WHAT TO WORK ON. For each line below that contains the word "none", return that line.

-- SOURCE MATERIAL follows --

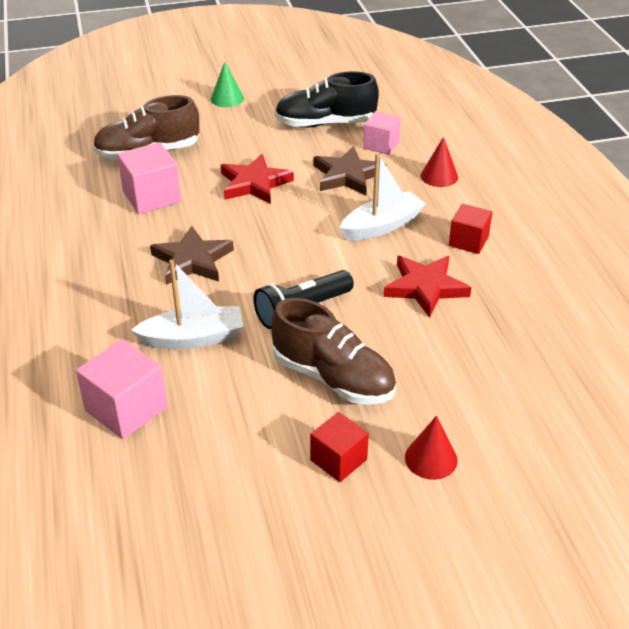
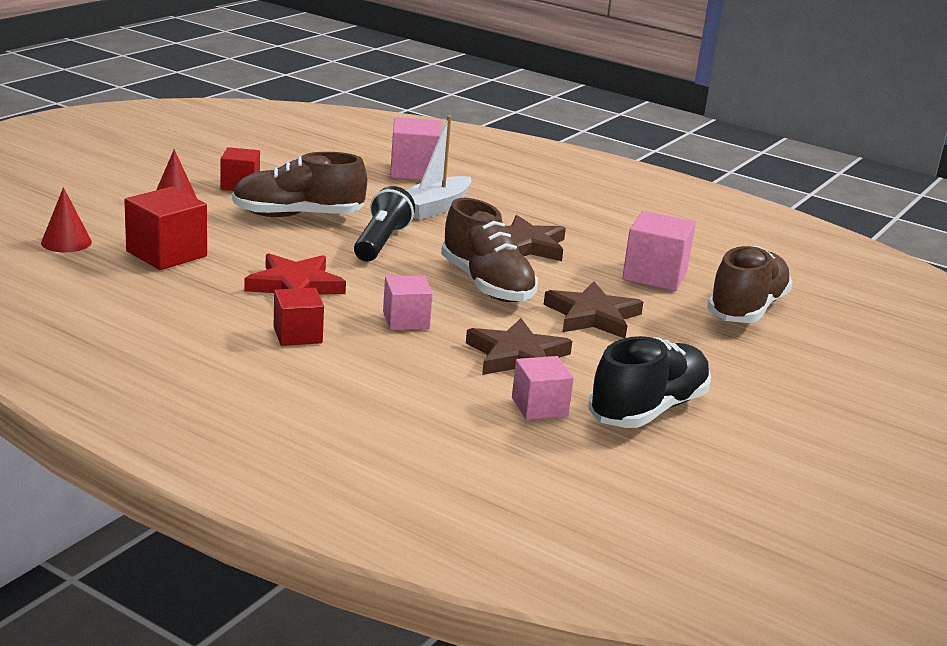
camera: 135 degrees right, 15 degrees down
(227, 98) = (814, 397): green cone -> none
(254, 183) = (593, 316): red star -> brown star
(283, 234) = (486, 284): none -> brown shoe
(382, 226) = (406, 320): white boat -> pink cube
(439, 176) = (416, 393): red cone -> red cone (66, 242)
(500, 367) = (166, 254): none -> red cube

-- SOURCE MATERIAL concluded --

EXERCISE ANSWER.
(227, 98) = (814, 397): green cone -> none
(283, 234) = (486, 284): none -> brown shoe
(500, 367) = (166, 254): none -> red cube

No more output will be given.